WHAT YOU WILL DO » Up to and including the line containing "building: none -> [437,465,498,526]", please reproduce the lines of the listing below, starting from the top.

MATERIAL FOR THE TASK »
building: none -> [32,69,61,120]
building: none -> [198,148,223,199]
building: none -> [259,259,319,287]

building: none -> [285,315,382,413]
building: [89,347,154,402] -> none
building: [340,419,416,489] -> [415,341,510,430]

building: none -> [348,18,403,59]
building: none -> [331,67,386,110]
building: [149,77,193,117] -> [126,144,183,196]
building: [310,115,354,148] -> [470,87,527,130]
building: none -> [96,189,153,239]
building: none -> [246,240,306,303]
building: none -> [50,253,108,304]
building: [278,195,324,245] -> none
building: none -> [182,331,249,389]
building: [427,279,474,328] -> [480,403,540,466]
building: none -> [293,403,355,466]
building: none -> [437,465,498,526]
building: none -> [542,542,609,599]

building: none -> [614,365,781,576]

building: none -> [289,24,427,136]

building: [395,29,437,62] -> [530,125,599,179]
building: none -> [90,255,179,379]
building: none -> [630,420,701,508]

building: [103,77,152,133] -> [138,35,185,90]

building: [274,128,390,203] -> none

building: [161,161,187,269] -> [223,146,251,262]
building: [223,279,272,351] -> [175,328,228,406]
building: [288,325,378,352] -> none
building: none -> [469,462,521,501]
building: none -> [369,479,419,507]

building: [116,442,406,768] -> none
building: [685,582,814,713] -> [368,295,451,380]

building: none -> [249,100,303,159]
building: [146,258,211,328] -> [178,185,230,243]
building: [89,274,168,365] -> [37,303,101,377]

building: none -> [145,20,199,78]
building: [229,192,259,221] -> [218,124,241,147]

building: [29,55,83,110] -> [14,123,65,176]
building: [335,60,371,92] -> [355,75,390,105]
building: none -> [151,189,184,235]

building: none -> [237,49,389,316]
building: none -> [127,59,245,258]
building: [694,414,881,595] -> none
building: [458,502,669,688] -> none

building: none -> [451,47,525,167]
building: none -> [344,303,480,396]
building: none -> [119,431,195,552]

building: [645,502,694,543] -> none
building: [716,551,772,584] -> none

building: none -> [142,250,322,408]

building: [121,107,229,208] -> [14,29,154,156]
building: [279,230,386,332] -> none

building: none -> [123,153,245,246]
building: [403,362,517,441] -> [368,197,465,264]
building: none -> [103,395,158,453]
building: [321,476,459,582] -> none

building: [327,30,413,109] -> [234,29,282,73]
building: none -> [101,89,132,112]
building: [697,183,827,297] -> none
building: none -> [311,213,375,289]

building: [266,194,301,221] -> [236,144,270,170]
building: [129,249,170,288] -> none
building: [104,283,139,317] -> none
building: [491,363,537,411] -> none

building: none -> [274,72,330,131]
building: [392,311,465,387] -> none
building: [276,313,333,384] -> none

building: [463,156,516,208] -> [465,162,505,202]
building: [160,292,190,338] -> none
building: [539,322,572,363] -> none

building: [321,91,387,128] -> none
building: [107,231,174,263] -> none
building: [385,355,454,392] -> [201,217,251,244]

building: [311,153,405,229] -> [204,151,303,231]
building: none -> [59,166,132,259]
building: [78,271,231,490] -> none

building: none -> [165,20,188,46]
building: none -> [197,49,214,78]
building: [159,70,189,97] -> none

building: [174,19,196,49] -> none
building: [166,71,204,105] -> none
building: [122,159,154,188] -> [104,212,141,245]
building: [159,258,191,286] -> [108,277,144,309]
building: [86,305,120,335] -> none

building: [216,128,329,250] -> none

TASK SOLUTION »
building: none -> [32,69,61,120]
building: none -> [198,148,223,199]
building: none -> [259,259,319,287]

building: none -> [285,315,382,413]
building: [89,347,154,402] -> none
building: [340,419,416,489] -> [415,341,510,430]

building: none -> [348,18,403,59]
building: none -> [331,67,386,110]
building: [149,77,193,117] -> [126,144,183,196]
building: [310,115,354,148] -> [470,87,527,130]
building: none -> [96,189,153,239]
building: none -> [246,240,306,303]
building: none -> [50,253,108,304]
building: [278,195,324,245] -> none
building: none -> [182,331,249,389]
building: [427,279,474,328] -> [480,403,540,466]
building: none -> [293,403,355,466]
building: none -> [437,465,498,526]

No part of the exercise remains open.